Task details:
Tally the lines below that contain the string "clef". Give only the number.

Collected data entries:
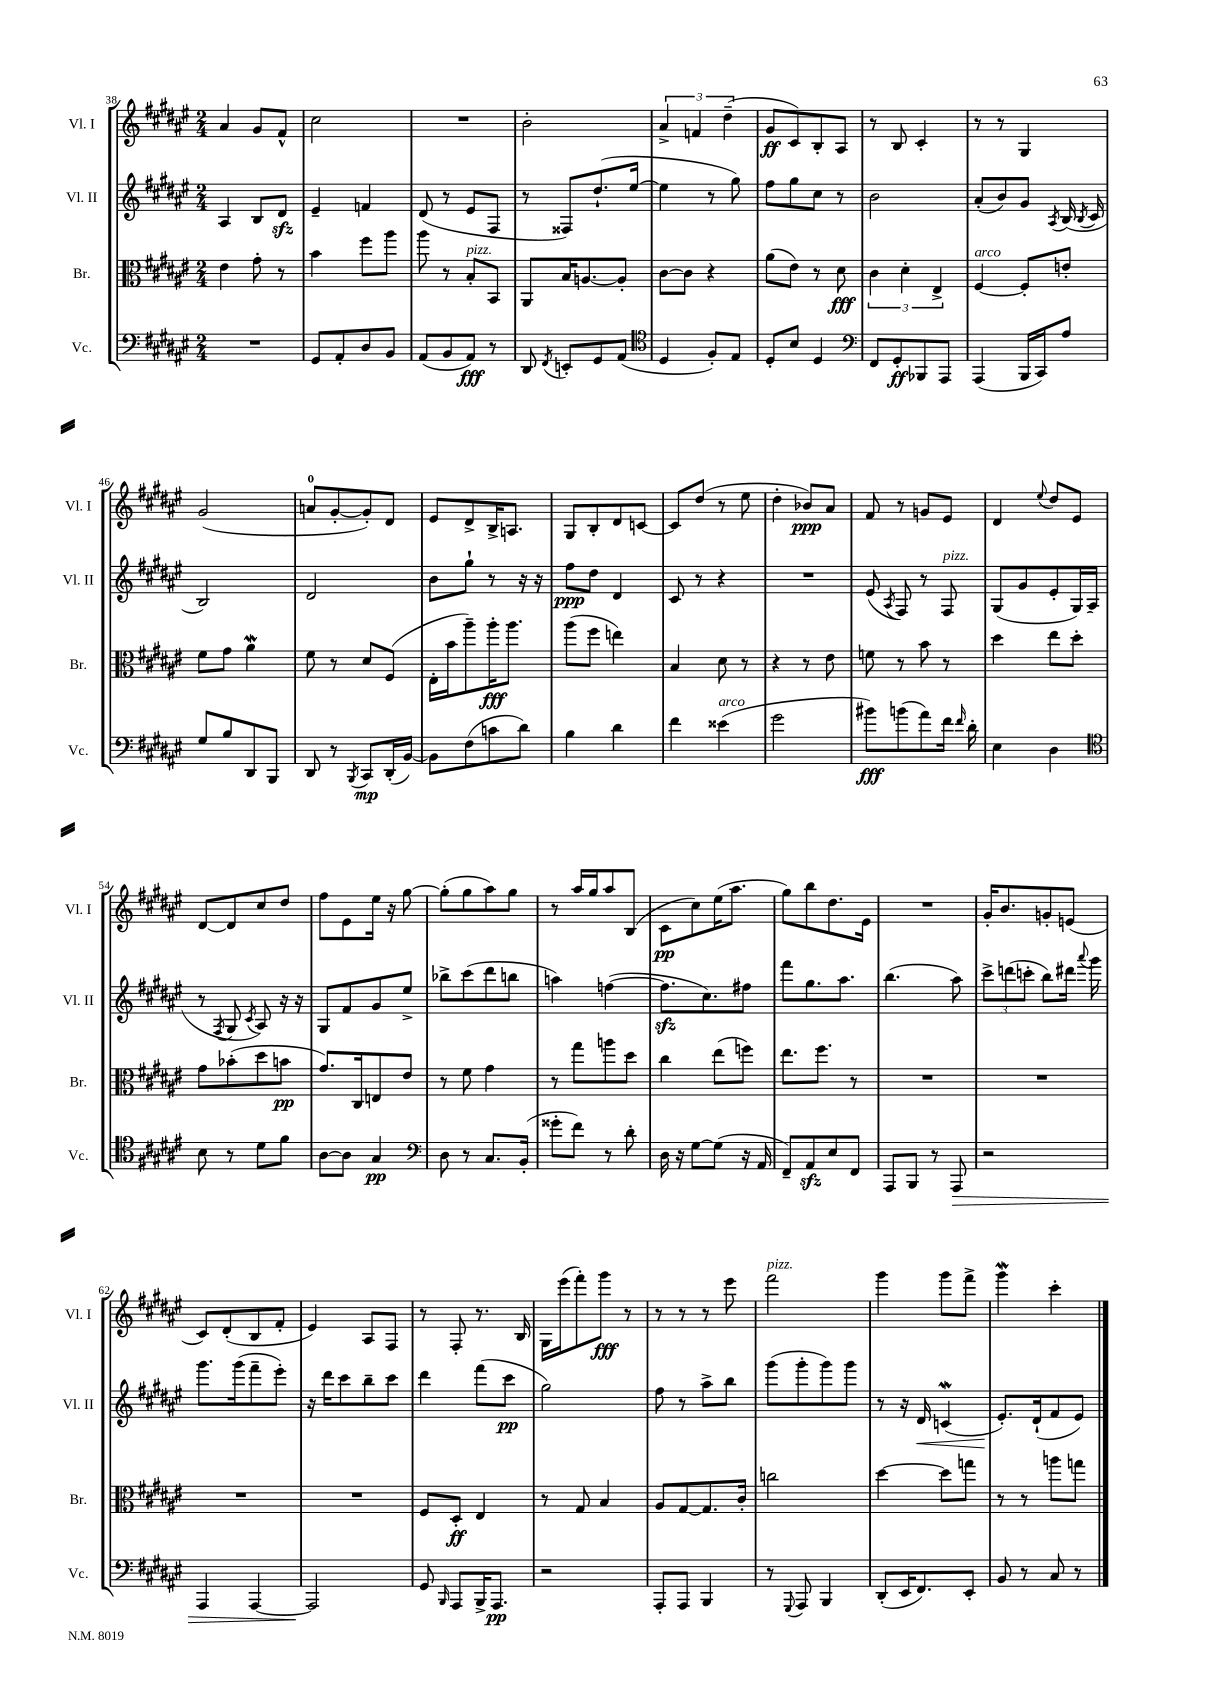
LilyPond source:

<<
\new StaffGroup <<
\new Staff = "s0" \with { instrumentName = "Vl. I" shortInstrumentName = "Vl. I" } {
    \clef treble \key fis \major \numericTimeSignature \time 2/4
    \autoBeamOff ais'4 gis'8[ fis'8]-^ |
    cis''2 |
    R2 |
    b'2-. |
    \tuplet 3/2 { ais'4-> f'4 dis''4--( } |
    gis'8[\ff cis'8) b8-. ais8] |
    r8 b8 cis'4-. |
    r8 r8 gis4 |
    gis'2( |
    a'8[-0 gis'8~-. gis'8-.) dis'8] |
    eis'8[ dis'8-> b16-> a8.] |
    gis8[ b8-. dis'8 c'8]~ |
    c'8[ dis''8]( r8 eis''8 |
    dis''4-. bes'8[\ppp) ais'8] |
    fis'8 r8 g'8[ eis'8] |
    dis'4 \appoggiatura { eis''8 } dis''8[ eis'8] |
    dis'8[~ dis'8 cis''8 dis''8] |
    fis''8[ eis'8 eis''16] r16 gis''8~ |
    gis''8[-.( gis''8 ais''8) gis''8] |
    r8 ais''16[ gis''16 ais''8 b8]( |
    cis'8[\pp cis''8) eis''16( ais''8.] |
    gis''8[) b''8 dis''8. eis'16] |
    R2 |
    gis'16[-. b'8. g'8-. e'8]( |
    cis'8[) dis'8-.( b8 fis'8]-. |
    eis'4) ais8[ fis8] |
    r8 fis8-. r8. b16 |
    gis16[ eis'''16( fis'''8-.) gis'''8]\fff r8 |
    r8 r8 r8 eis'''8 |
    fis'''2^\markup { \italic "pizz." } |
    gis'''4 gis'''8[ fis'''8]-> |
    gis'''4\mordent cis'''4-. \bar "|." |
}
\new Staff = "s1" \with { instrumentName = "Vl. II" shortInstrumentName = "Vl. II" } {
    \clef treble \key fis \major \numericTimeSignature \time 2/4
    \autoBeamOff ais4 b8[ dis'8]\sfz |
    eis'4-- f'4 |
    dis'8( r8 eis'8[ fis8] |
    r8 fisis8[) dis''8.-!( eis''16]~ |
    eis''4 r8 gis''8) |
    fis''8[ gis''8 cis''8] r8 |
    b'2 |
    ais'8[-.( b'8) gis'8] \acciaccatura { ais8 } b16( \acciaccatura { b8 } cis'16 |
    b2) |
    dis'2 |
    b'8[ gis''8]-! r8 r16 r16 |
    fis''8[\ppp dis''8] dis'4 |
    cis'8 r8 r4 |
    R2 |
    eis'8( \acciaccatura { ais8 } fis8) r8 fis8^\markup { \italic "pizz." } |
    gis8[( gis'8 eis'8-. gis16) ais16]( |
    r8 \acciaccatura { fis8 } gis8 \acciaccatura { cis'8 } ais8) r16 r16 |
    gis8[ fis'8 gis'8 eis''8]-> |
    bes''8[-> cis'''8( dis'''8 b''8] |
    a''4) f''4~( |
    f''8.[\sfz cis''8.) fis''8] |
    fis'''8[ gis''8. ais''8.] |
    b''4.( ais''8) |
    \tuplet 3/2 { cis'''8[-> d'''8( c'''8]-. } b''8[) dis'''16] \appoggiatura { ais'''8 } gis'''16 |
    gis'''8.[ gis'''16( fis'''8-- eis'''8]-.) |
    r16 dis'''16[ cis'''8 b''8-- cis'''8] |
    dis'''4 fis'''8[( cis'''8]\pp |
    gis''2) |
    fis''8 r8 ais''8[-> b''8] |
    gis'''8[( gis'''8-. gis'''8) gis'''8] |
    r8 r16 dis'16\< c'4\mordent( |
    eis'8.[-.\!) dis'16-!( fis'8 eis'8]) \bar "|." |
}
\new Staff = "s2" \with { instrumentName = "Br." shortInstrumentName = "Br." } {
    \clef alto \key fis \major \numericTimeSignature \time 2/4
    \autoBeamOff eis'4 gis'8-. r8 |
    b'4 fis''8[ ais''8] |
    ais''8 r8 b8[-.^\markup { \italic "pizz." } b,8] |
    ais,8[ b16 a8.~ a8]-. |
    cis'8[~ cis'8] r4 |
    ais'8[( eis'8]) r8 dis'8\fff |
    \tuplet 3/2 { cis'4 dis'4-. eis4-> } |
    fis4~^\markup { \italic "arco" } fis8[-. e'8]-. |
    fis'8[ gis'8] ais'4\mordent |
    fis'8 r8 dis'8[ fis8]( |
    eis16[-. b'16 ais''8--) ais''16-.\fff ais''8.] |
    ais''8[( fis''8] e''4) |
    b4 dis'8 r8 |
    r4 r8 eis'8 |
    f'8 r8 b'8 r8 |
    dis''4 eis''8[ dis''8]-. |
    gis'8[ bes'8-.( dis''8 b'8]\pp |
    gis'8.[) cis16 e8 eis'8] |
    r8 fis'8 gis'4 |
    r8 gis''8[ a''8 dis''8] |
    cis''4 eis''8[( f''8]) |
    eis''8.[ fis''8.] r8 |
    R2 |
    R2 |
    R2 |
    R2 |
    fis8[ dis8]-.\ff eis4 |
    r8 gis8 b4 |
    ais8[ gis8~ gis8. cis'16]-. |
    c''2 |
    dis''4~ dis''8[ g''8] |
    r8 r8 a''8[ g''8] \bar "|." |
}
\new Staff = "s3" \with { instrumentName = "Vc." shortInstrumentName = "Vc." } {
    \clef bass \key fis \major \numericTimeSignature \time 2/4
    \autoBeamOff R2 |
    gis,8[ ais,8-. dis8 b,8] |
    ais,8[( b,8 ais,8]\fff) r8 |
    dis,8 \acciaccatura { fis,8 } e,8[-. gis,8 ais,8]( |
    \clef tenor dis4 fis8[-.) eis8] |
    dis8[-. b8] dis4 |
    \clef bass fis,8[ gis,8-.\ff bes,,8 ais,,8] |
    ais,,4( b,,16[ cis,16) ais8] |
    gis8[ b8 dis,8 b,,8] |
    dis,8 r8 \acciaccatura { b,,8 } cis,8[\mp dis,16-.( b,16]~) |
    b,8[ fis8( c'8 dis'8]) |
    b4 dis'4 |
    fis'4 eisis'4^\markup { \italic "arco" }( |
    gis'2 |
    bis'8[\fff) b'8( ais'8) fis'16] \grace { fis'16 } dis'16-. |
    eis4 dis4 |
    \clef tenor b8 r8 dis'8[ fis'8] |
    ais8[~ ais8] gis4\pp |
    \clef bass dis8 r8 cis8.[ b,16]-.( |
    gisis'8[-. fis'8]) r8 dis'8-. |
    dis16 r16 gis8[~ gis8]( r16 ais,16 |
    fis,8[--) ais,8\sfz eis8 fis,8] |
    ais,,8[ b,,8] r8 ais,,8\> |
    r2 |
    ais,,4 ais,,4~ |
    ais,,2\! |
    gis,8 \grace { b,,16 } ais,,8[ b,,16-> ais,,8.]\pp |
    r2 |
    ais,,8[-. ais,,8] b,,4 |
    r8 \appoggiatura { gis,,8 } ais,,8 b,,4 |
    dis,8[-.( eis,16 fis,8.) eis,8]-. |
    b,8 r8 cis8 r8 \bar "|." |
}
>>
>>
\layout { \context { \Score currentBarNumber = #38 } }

Answer in full:
8